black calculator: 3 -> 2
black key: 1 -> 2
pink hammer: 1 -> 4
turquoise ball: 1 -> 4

---

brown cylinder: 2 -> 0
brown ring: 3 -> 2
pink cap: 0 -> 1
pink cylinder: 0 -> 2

--

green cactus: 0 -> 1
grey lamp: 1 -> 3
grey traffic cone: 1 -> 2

Work required: Using the entries above, extract exactly the span from the line with "black calculator: 3 -> 2" to the line with "turquoise ball: 1 -> 4", both lines included; leave out everything else.

Task solution:
black calculator: 3 -> 2
black key: 1 -> 2
pink hammer: 1 -> 4
turquoise ball: 1 -> 4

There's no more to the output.